[Material for this exercise — start]

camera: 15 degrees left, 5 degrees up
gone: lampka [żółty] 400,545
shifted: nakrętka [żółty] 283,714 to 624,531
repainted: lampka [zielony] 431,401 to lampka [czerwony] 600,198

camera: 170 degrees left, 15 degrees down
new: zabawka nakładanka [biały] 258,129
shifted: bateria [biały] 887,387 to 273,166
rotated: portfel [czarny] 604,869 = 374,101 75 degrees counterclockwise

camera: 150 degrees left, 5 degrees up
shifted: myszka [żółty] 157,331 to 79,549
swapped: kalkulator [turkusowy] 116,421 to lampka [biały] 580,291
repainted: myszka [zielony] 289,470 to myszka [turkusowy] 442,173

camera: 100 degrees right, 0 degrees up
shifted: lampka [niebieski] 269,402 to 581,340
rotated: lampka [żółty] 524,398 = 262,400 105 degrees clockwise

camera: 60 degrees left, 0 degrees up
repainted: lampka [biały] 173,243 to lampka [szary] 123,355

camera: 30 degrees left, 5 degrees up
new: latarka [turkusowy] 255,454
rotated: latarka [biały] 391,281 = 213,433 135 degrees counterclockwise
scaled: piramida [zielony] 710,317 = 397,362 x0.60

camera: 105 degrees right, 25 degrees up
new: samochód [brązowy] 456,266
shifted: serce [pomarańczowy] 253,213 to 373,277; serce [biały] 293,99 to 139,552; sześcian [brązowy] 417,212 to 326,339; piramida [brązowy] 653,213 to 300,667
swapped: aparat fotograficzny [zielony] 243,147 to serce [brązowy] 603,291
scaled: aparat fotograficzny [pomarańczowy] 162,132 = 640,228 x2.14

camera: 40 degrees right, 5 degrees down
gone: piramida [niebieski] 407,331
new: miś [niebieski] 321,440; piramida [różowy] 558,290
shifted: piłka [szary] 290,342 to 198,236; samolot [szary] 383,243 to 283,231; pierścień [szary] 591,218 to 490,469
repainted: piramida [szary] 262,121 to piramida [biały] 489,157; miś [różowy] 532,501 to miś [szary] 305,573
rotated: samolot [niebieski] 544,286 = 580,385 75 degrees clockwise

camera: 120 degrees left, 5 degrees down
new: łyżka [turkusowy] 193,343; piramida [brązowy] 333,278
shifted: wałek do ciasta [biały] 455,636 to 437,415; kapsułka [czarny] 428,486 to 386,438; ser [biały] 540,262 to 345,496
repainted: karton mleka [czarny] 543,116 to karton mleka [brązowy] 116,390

[Material for this exercise — finish]

### What is expected:
Select all lines with the word "repainted" from the entries above.

### Response area:
repainted: lampka [zielony] 431,401 to lampka [czerwony] 600,198
repainted: myszka [zielony] 289,470 to myszka [turkusowy] 442,173
repainted: lampka [biały] 173,243 to lampka [szary] 123,355
repainted: piramida [szary] 262,121 to piramida [biały] 489,157; miś [różowy] 532,501 to miś [szary] 305,573
repainted: karton mleka [czarny] 543,116 to karton mleka [brązowy] 116,390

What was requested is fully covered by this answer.